The required output is the exact run of lines in the listing below from the line holding "turquoise ruler [486,165,593,192]" through the line holding "green pear [321,401,369,457] ->", with no pictures.

-- Exercise input follows --

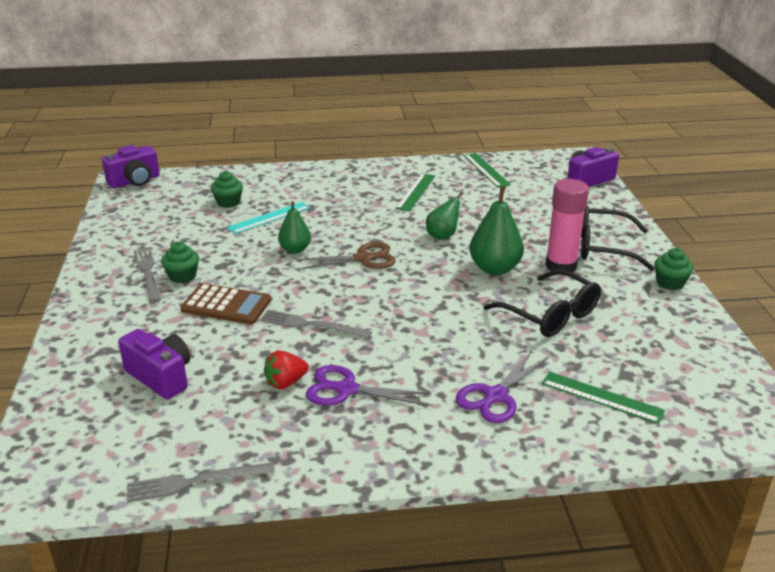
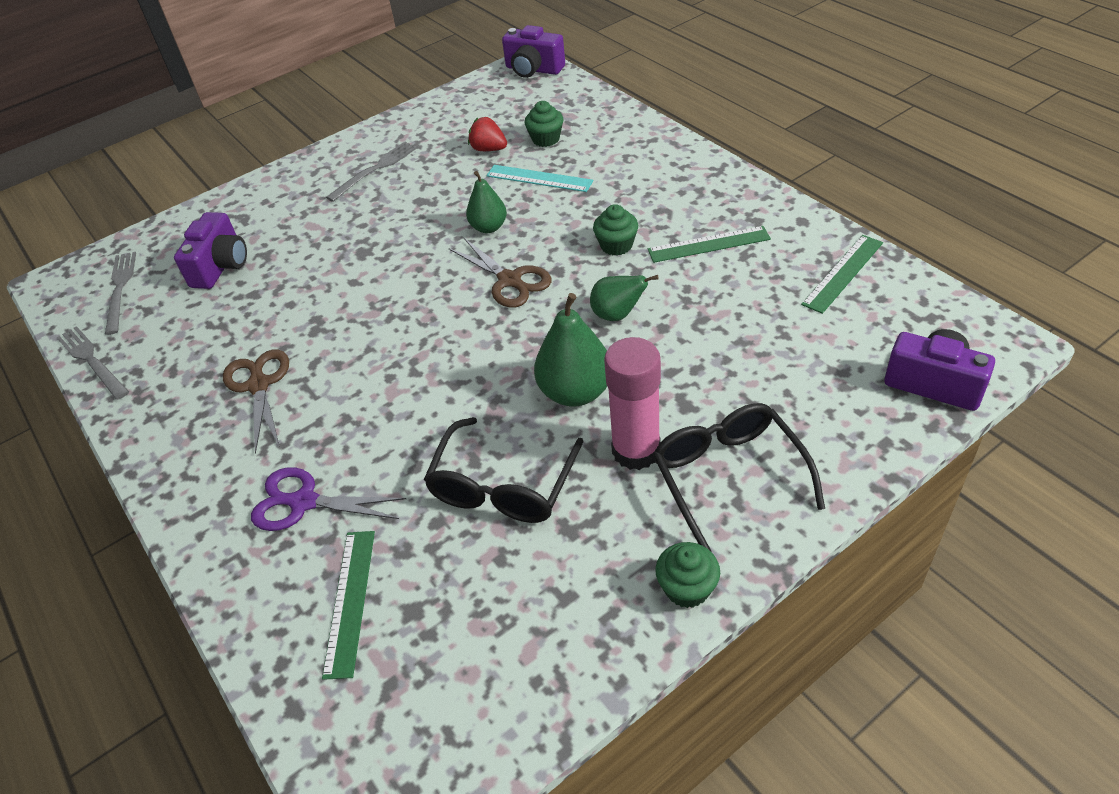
camera: 65 degrees right, 15 degrees up
green cupcake [161,241,199,283] -> green cupcake moved to [593,204,638,256]
brown calculator [180,283,271,324] -> none
grey fork [260,310,372,339] -> grey fork moved to [105,252,136,335]
red strawberry [264,350,309,389] -> red strawberry moved to [468,117,507,151]
purple scissors [305,365,431,406] -> brown scissors [223,350,289,454]

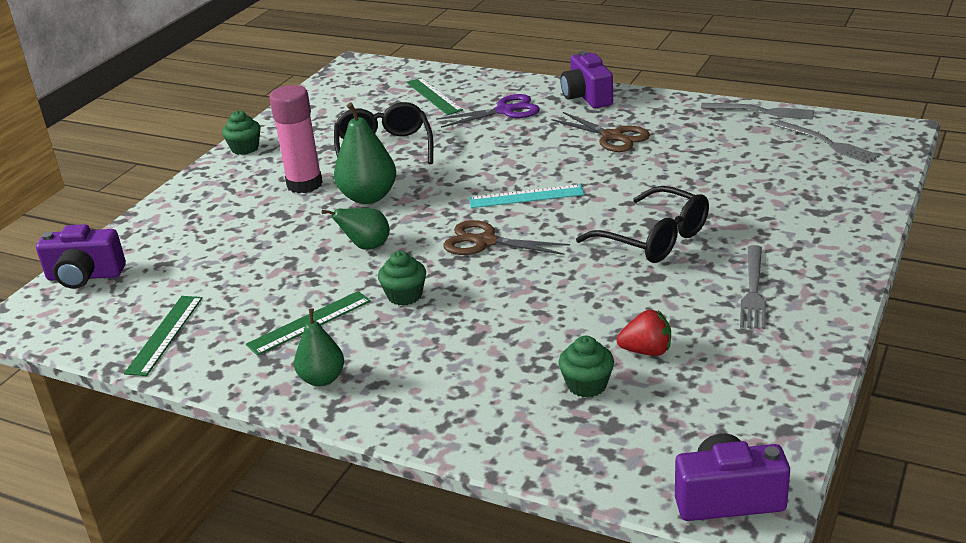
camera: 150 degrees right, 15 degrees down
purple camera [174,212,247,289] -> purple camera moved to [560,51,613,108]
green pear [466,171,507,233] -> green pear moved to [294,308,344,386]
turquoise ruler [486,165,593,192] -> turquoise ruler moved to [469,184,585,208]
black glasses [653,403,825,552] -> black glasses moved to [576,186,709,263]

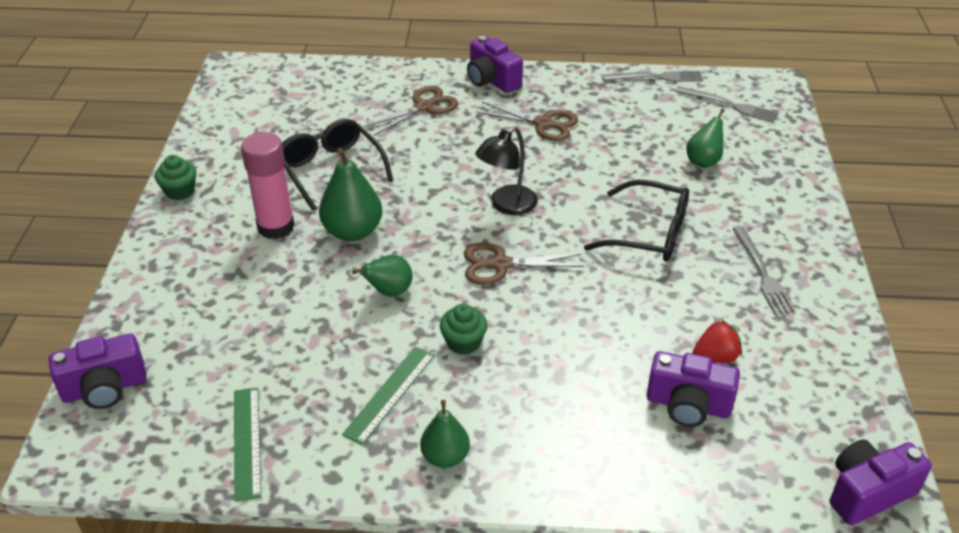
camera: 25 degrees left, 10 degrees up
green ruler [406,78,463,115] -> none
purple scissors [436,94,540,128] -> brown scissors [363,86,458,136]
turquoise ruler [469,184,585,208] -> black lamp [475,126,538,215]
green cupcake [559,336,614,398] -> purple camera [647,351,740,427]
none -> green pear [686,109,724,168]

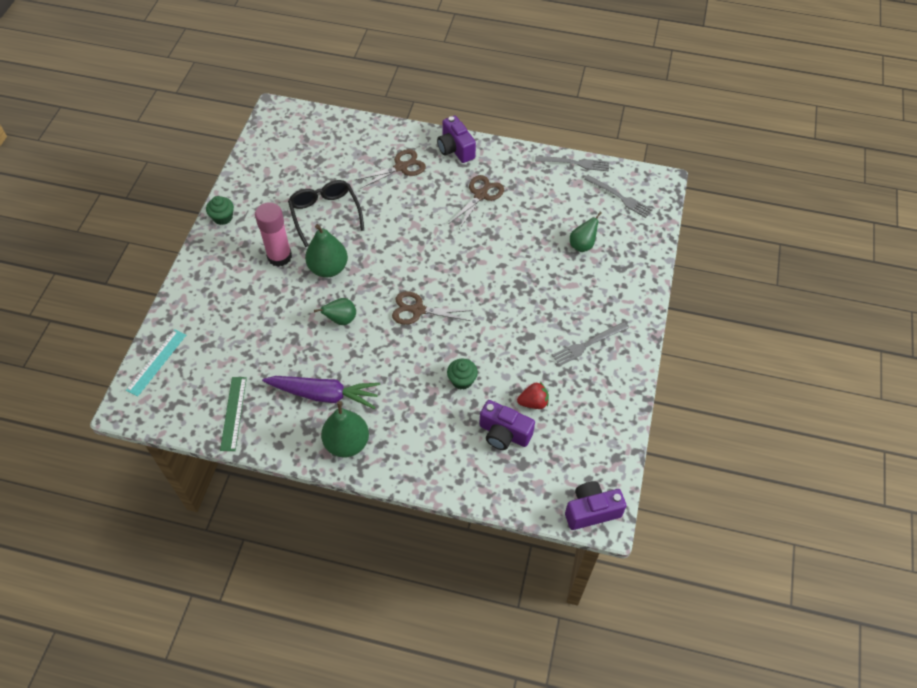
camera: 10 degrees right, 15 degrees up
purple camera [49,333,147,409] -> turquoise ruler [126,330,186,397]
green ruler [342,347,435,445] -> purple carrot [262,376,380,409]
green pear [420,400,470,468] -> green pear [321,401,369,457], size x1.58
green cupcake [440,304,487,355] -> green cupcake moved to [447,358,478,390]
black lamp [475,126,538,215] -> none
brown scissors [476,102,578,141] -> brown scissors turned 90 degrees counterclockwise [449,175,504,229]
black glasses [584,180,689,261] -> none
grey fork [733,226,795,315] -> grey fork turned 60 degrees clockwise [552,322,628,366]

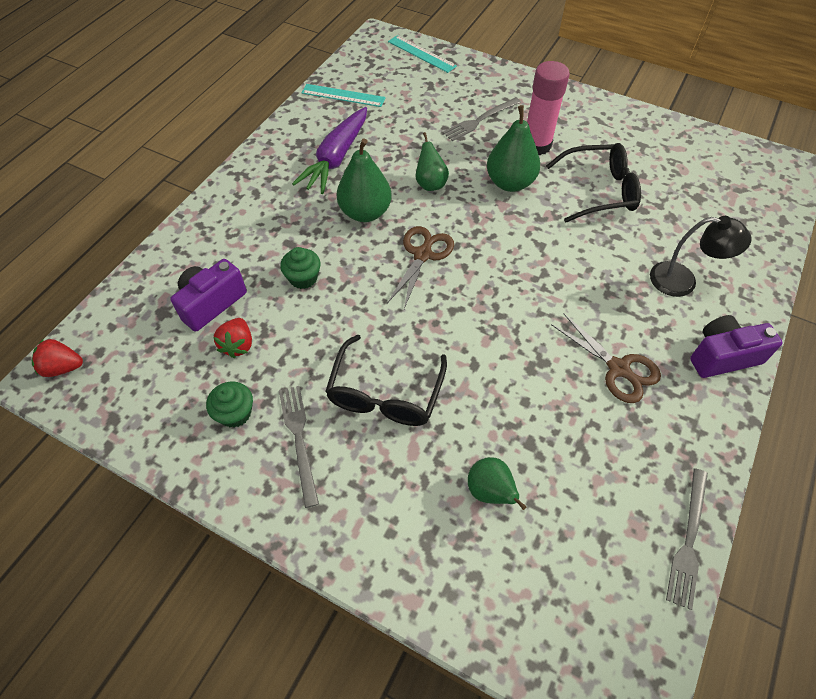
camera: 105 degrees right, 0 degrees up
green cupcake [206,196,234,225] -> green cupcake moved to [206,381,253,428]
green ruler [220,377,247,451] -> turquoise ruler [302,84,386,107]
green pear [321,401,369,457] -> green pear moved to [337,139,392,222]
brown scissors [355,149,426,189] -> black lamp [650,216,752,297]
purple camera [565,481,626,530] -> red strawberry [32,339,83,377]
grey fork [584,175,653,218] -> grey fork moved to [443,97,521,141]
none -> black glasses [325,334,447,426]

-- Exercise input concluded --

> **Answer below**:
turquoise ruler [486,165,593,192] -> turquoise ruler moved to [469,184,585,208]
black glasses [653,403,825,552] -> black glasses moved to [576,186,709,263]

camera: 25 degrees left, 10 degrees up
green ruler [406,78,463,115] -> none
purple scissors [436,94,540,128] -> brown scissors [363,86,458,136]
turquoise ruler [469,184,585,208] -> black lamp [475,126,538,215]
green cupcake [559,336,614,398] -> purple camera [647,351,740,427]
none -> green pear [686,109,724,168]

camera: 10 degrees right, 15 degrees up
purple camera [49,333,147,409] -> turquoise ruler [126,330,186,397]
green ruler [342,347,435,445] -> purple carrot [262,376,380,409]
green pear [420,400,470,468] -> green pear [321,401,369,457], size x1.58
green cupcake [440,304,487,355] -> green cupcake moved to [447,358,478,390]
black lamp [475,126,538,215] -> none
brown scissors [476,102,578,141] -> brown scissors turned 90 degrees counterclockwise [449,175,504,229]
black glasses [584,180,689,261] -> none
grey fork [733,226,795,315] -> grey fork turned 60 degrees clockwise [552,322,628,366]

camera: 105 degrees right, 0 degrees up
green cupcake [206,196,234,225] -> green cupcake moved to [206,381,253,428]
green ruler [220,377,247,451] -> turquoise ruler [302,84,386,107]
green pear [321,401,369,457] -> green pear moved to [337,139,392,222]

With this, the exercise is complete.